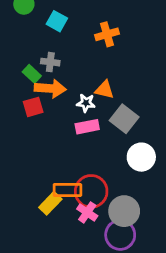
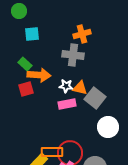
cyan square: (57, 21) -> (32, 34), moved, turned -35
gray cross: (50, 62) -> (73, 55), moved, size x1.5
orange triangle: (104, 90) -> (80, 88), moved

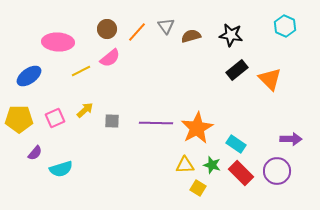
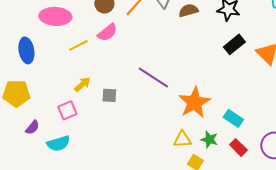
blue ellipse: (29, 76) -> (26, 50), turned -65
pink square: (55, 118) -> (67, 110), moved
purple line: (156, 123) -> (153, 77), moved, turned 32
red rectangle: (241, 173) -> (238, 147), size x0.7

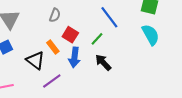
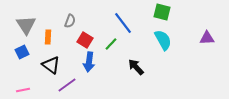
orange rectangle: (53, 47) -> (48, 37), moved, turned 40
black arrow: (103, 62) -> (136, 67), moved

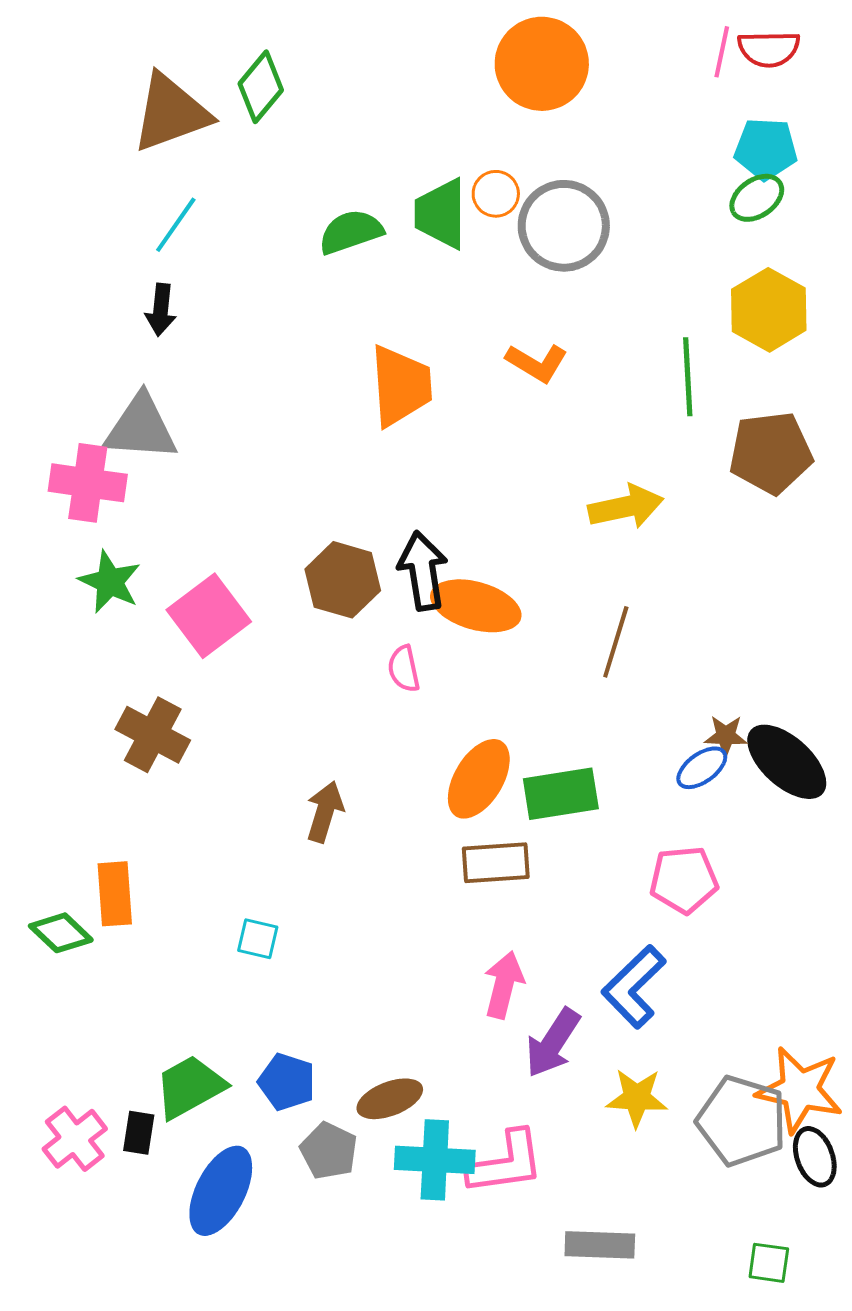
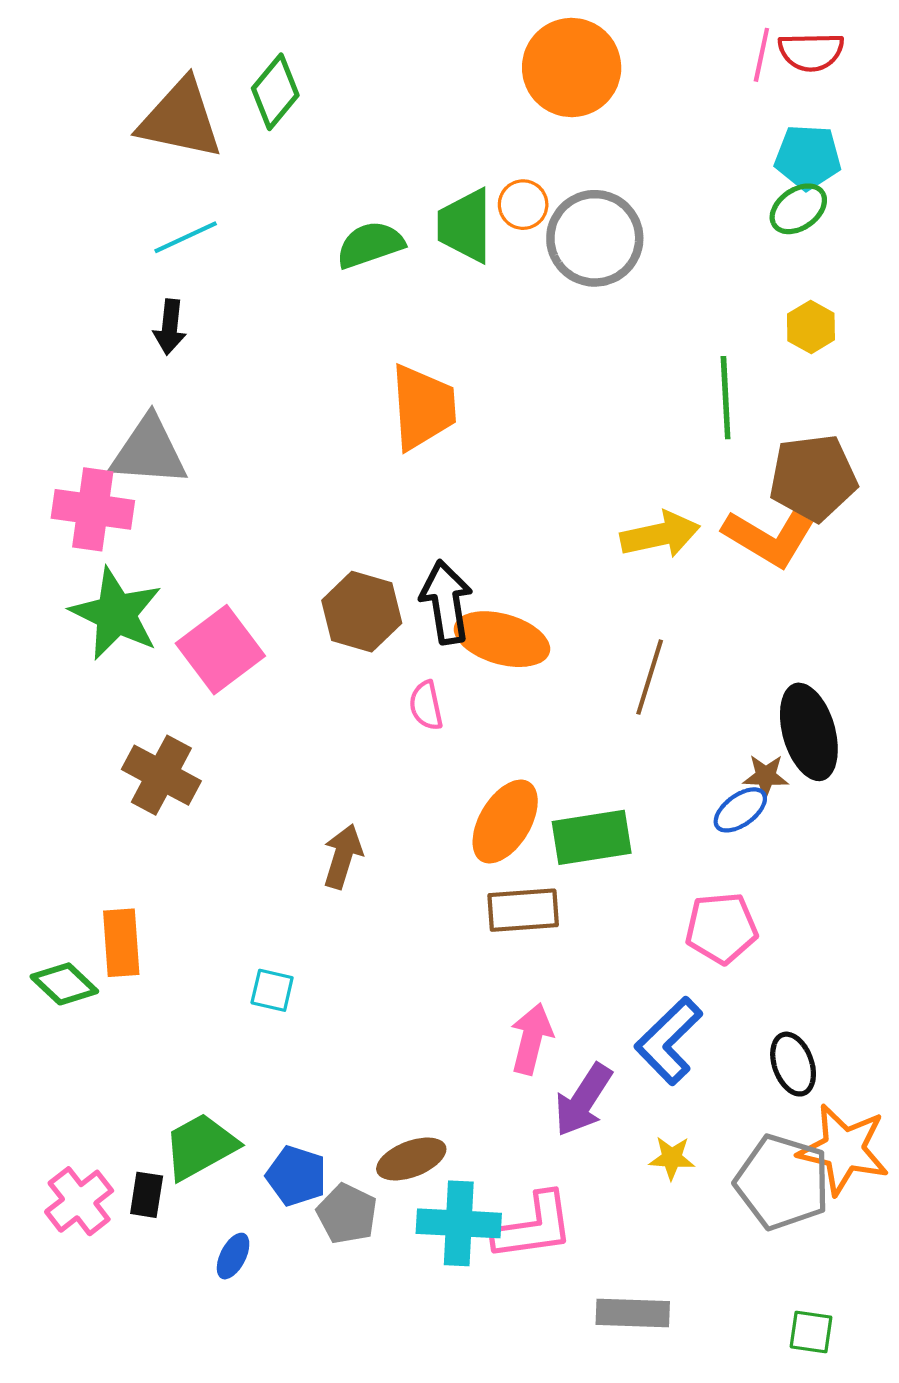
brown triangle: (171, 113) -> (180, 119), turned 32
cyan line: (176, 225) -> (186, 237), turned 30
yellow hexagon: (769, 310) -> (811, 327), size x0.6
orange L-shape: (537, 363) -> (769, 538), moved, size x1.4
green star: (110, 582) -> (116, 614), size x1.4
black ellipse: (787, 762) -> (809, 732), moved, turned 32
blue pentagon: (287, 1082) -> (296, 1176), moved
yellow star: (637, 1098) -> (672, 1158), size x0.7
black ellipse: (815, 1157) -> (793, 1064), moved
blue ellipse: (221, 1191) -> (233, 1256), size x0.5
··········
-- EXERCISE REQUIREMENTS --
Please output the material above again, exactly, and omit every image.

-- RESPONSE TO THIS TASK --
cyan square: (57, 21) -> (32, 34), moved, turned -35
gray cross: (50, 62) -> (73, 55), moved, size x1.5
orange triangle: (104, 90) -> (80, 88), moved

blue ellipse: (29, 76) -> (26, 50), turned -65
pink square: (55, 118) -> (67, 110), moved
purple line: (156, 123) -> (153, 77), moved, turned 32
red rectangle: (241, 173) -> (238, 147), size x0.7

orange rectangle: (53, 47) -> (48, 37), moved, turned 40
black arrow: (103, 62) -> (136, 67), moved

brown triangle: (171, 113) -> (180, 119), turned 32
cyan line: (176, 225) -> (186, 237), turned 30
yellow hexagon: (769, 310) -> (811, 327), size x0.6
orange L-shape: (537, 363) -> (769, 538), moved, size x1.4
green star: (110, 582) -> (116, 614), size x1.4
black ellipse: (787, 762) -> (809, 732), moved, turned 32
blue pentagon: (287, 1082) -> (296, 1176), moved
yellow star: (637, 1098) -> (672, 1158), size x0.7
black ellipse: (815, 1157) -> (793, 1064), moved
blue ellipse: (221, 1191) -> (233, 1256), size x0.5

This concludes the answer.